| Items from a data source |
-------

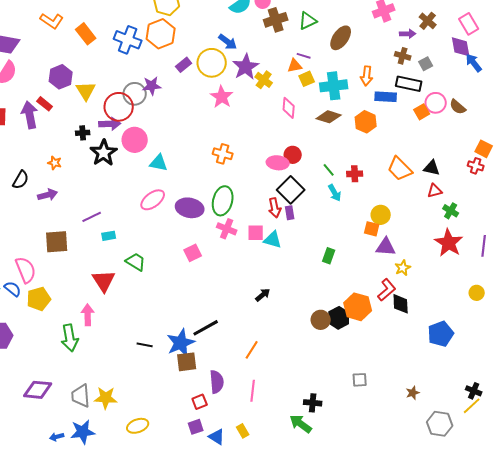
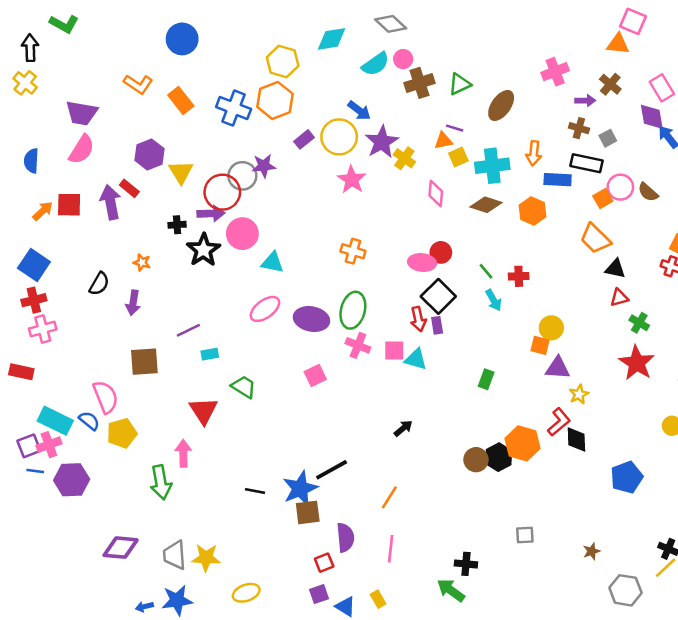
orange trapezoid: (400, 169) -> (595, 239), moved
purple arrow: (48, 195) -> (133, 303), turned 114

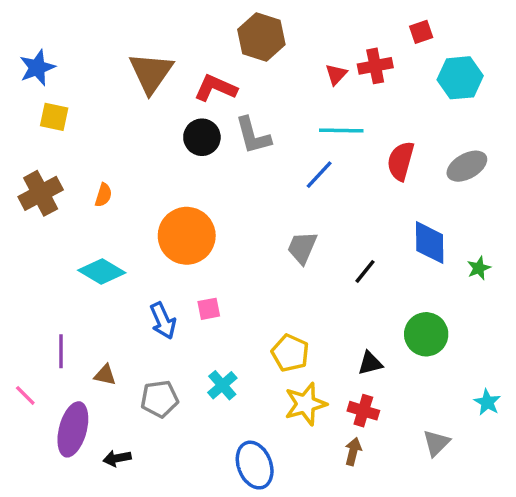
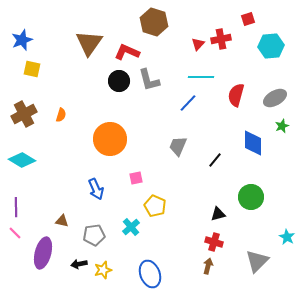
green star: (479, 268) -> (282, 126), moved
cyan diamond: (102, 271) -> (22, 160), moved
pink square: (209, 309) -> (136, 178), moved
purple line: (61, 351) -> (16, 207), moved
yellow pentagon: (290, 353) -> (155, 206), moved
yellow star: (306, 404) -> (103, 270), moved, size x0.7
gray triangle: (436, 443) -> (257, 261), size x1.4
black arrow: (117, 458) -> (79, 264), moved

-------

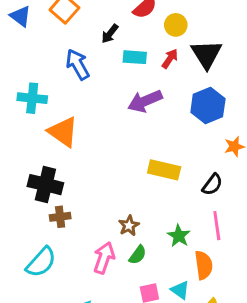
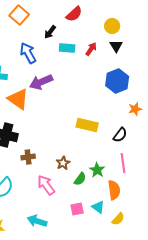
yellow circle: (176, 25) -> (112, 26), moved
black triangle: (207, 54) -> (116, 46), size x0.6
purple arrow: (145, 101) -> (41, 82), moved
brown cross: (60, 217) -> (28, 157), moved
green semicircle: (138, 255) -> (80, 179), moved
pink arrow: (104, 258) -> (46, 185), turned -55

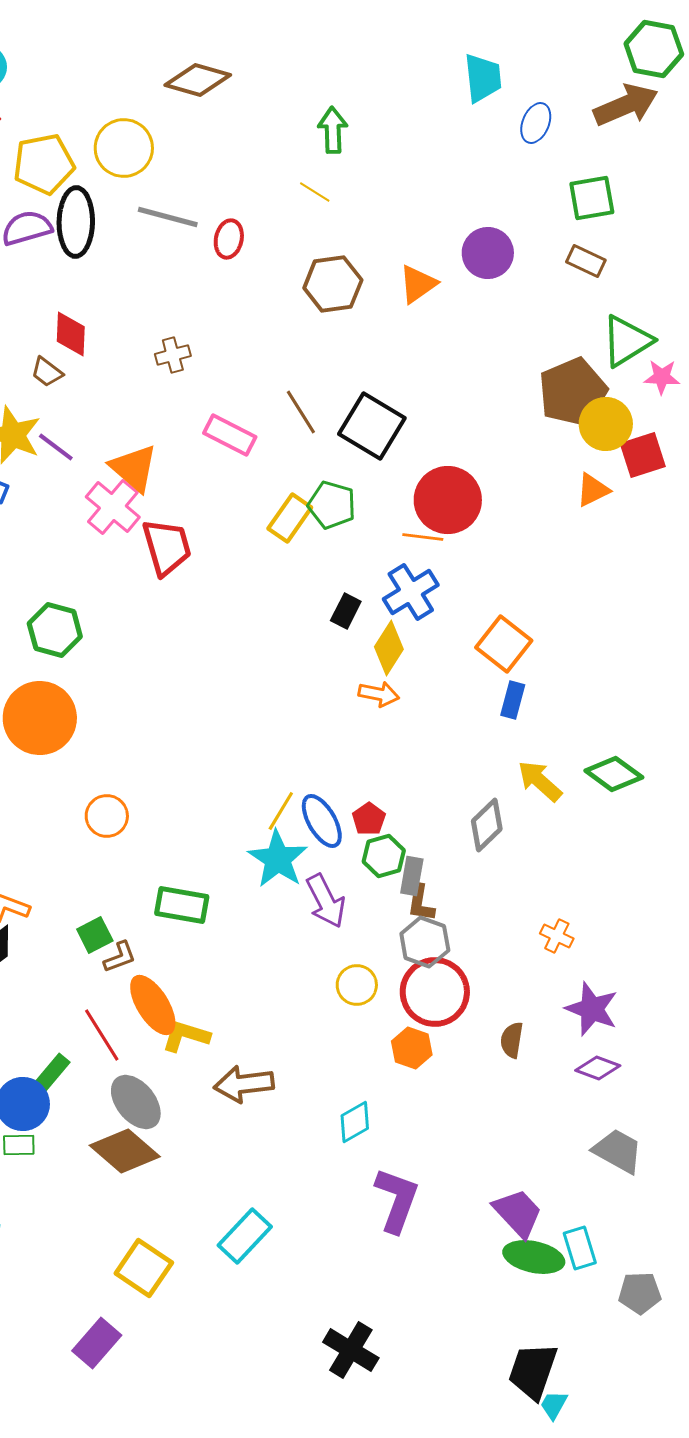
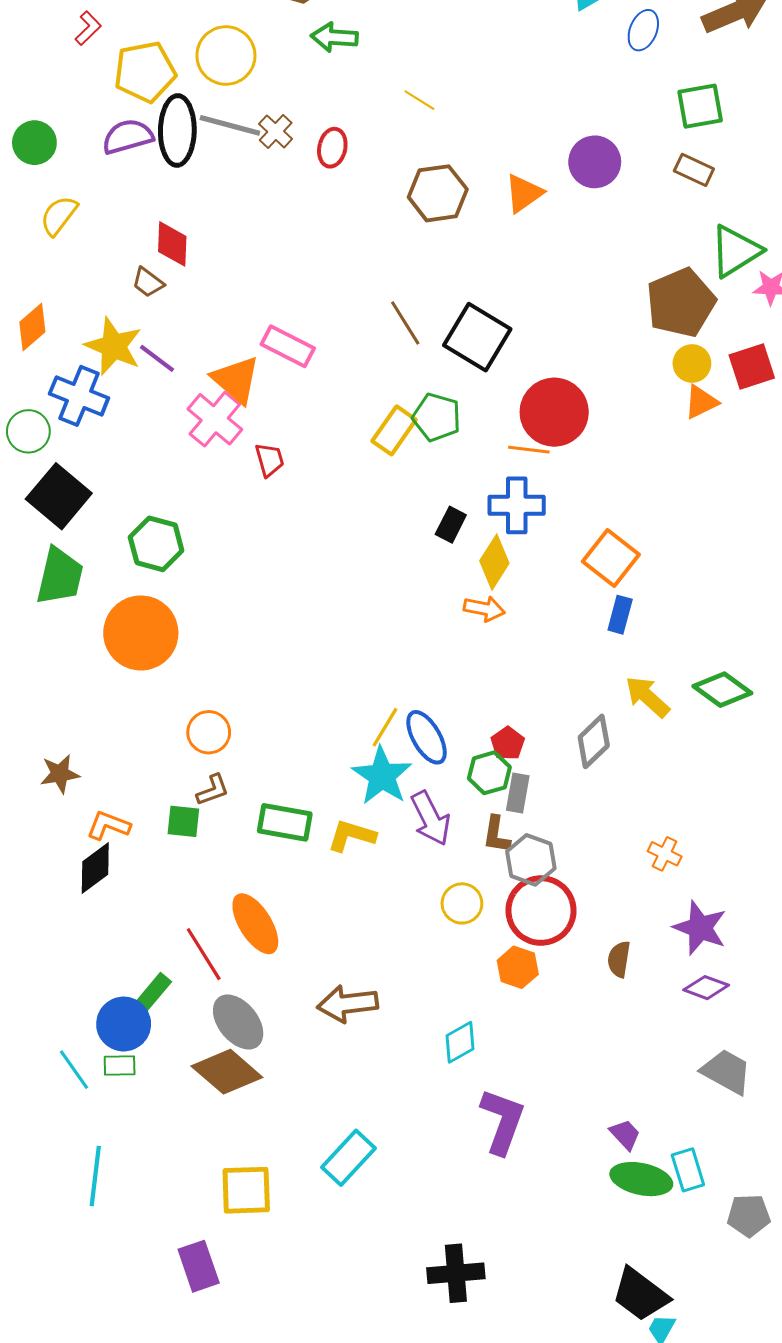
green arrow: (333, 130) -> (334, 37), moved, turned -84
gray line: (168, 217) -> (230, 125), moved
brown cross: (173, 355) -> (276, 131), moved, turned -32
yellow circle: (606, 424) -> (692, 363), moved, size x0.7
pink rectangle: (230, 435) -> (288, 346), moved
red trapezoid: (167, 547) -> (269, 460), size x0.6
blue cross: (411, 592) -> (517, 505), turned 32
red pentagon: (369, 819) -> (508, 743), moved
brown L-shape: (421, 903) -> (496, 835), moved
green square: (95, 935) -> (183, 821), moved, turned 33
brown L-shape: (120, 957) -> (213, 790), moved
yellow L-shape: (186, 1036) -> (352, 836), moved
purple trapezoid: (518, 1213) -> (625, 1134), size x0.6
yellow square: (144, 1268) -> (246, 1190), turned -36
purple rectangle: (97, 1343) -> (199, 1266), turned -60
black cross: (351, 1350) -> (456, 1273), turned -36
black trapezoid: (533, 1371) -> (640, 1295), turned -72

-------

Using the records above, print exactly the lines between the ones containing "brown cross: (60, 217) -> (28, 157), moved" and "red pentagon: (369, 819) -> (508, 743), moved", inclusive, and nothing else; no pictures.

| Result |
brown cross: (60, 217) -> (28, 157), moved
green semicircle: (138, 255) -> (80, 179), moved
pink arrow: (104, 258) -> (46, 185), turned -55

green arrow: (333, 130) -> (334, 37), moved, turned -84
gray line: (168, 217) -> (230, 125), moved
brown cross: (173, 355) -> (276, 131), moved, turned -32
yellow circle: (606, 424) -> (692, 363), moved, size x0.7
pink rectangle: (230, 435) -> (288, 346), moved
red trapezoid: (167, 547) -> (269, 460), size x0.6
blue cross: (411, 592) -> (517, 505), turned 32
red pentagon: (369, 819) -> (508, 743), moved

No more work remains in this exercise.